Data:
_ _ _ _

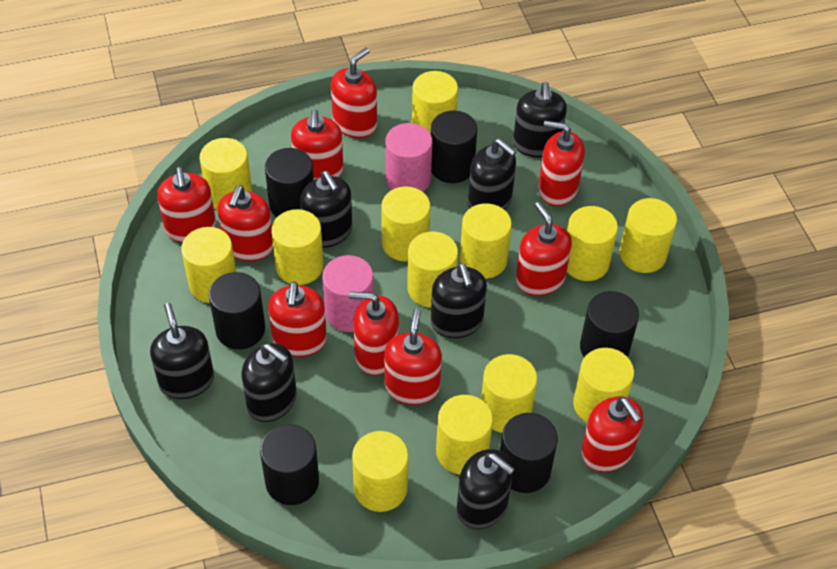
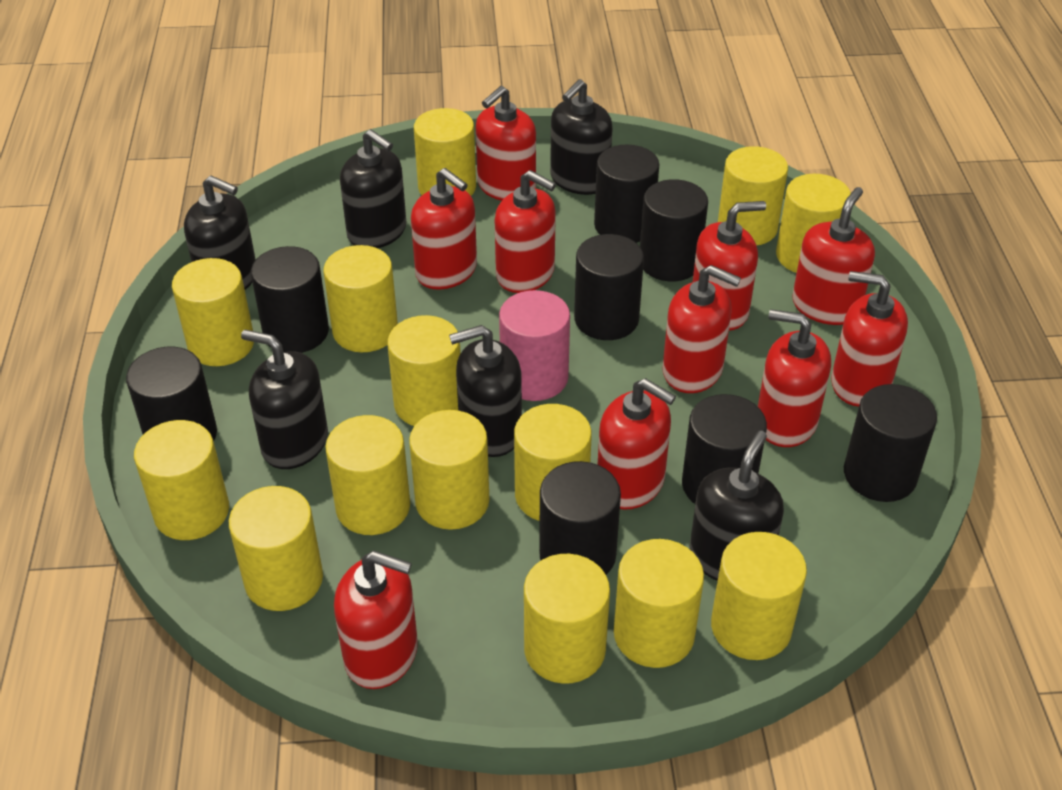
black cylinder: 6 -> 8
black soap dispenser: 7 -> 6
pink cylinder: 2 -> 1
yellow cylinder: 13 -> 14

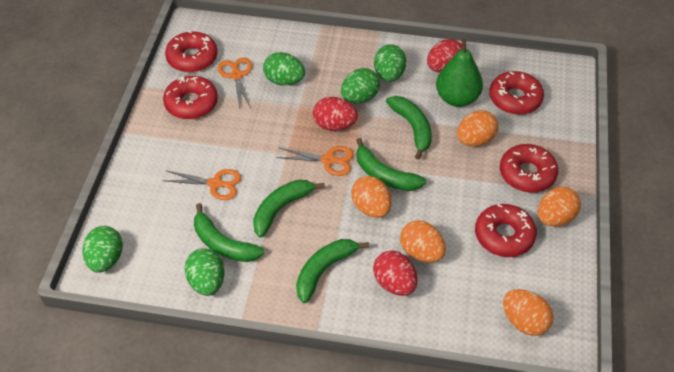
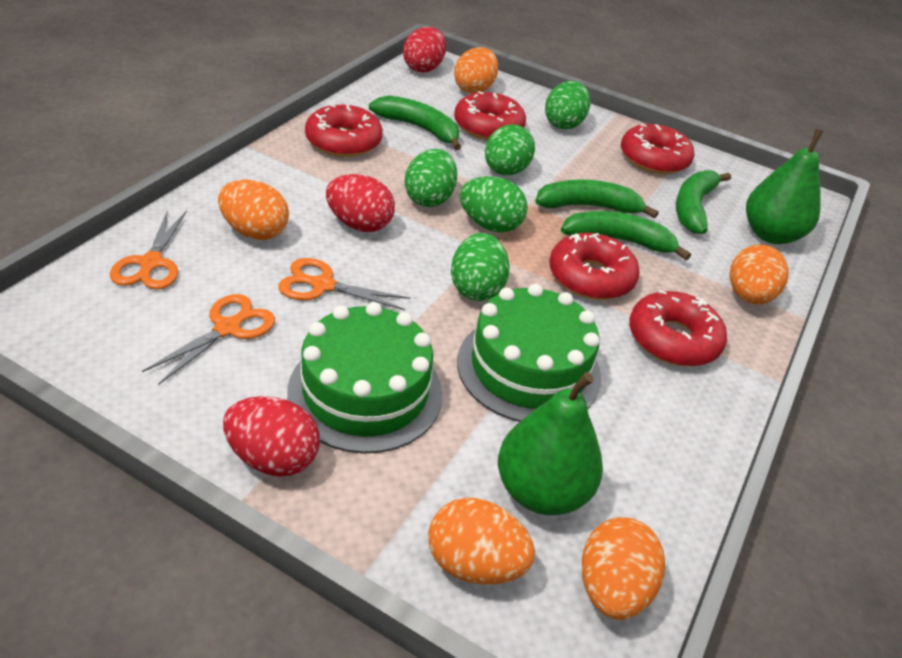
green banana: 5 -> 4
green cake: 0 -> 2
green pear: 1 -> 2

_ _ _ _

Exercise directions: Copy the lines above exactly. Do not include pictures.

Output for this task:
black cylinder: 6 -> 8
black soap dispenser: 7 -> 6
pink cylinder: 2 -> 1
yellow cylinder: 13 -> 14

green banana: 5 -> 4
green cake: 0 -> 2
green pear: 1 -> 2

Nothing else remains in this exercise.